# [WORK REQUIRED]
In the listing below, find the line holding "pink phone [505,429,559,458]" and the line holding "brown calculator [595,244,652,282]". Write out those two lines and all lines between, exactly, and nothing more.

# [DATA SHOWN]
------------------------------------------------------------

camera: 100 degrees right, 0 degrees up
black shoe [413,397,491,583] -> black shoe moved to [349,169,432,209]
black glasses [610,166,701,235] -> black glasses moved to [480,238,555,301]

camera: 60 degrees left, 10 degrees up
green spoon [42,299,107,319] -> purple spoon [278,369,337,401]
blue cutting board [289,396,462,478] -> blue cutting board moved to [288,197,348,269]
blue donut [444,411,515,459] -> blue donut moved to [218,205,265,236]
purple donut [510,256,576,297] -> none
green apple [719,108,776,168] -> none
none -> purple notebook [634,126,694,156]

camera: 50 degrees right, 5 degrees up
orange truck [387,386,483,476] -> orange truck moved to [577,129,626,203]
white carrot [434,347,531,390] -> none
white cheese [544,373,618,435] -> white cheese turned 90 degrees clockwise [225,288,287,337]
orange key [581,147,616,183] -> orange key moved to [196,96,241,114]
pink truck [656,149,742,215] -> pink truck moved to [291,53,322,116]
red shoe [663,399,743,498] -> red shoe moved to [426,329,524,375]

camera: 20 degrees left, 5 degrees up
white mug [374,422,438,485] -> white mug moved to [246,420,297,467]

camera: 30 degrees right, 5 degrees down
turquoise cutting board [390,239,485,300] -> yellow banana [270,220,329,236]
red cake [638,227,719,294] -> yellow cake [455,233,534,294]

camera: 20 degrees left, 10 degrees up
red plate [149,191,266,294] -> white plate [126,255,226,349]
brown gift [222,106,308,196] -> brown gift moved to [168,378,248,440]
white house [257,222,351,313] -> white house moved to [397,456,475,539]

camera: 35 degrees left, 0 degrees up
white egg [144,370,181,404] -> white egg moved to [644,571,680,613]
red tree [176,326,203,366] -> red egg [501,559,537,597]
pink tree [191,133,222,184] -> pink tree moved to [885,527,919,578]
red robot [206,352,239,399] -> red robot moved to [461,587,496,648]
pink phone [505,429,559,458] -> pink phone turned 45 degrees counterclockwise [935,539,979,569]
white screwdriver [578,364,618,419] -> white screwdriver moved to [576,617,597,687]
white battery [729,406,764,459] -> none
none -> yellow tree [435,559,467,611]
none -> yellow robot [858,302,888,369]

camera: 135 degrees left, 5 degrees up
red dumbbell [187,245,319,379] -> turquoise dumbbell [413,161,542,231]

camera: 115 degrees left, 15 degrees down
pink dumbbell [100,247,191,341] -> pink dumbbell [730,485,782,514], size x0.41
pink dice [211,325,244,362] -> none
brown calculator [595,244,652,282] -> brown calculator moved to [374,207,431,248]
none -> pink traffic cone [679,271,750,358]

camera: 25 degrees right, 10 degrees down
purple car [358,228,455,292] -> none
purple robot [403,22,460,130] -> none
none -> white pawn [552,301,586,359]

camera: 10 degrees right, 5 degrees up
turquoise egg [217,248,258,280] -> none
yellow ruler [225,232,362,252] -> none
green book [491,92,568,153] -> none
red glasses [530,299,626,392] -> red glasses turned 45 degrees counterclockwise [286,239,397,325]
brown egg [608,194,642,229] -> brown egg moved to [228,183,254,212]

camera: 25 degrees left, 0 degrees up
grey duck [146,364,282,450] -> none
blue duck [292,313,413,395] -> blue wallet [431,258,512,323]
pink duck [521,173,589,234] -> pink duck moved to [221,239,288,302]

------------------------------------------------------------

# [TASK RESPONSE]
pink phone [505,429,559,458] -> pink phone turned 45 degrees counterclockwise [935,539,979,569]
white screwdriver [578,364,618,419] -> white screwdriver moved to [576,617,597,687]
white battery [729,406,764,459] -> none
none -> yellow tree [435,559,467,611]
none -> yellow robot [858,302,888,369]

camera: 135 degrees left, 5 degrees up
red dumbbell [187,245,319,379] -> turquoise dumbbell [413,161,542,231]

camera: 115 degrees left, 15 degrees down
pink dumbbell [100,247,191,341] -> pink dumbbell [730,485,782,514], size x0.41
pink dice [211,325,244,362] -> none
brown calculator [595,244,652,282] -> brown calculator moved to [374,207,431,248]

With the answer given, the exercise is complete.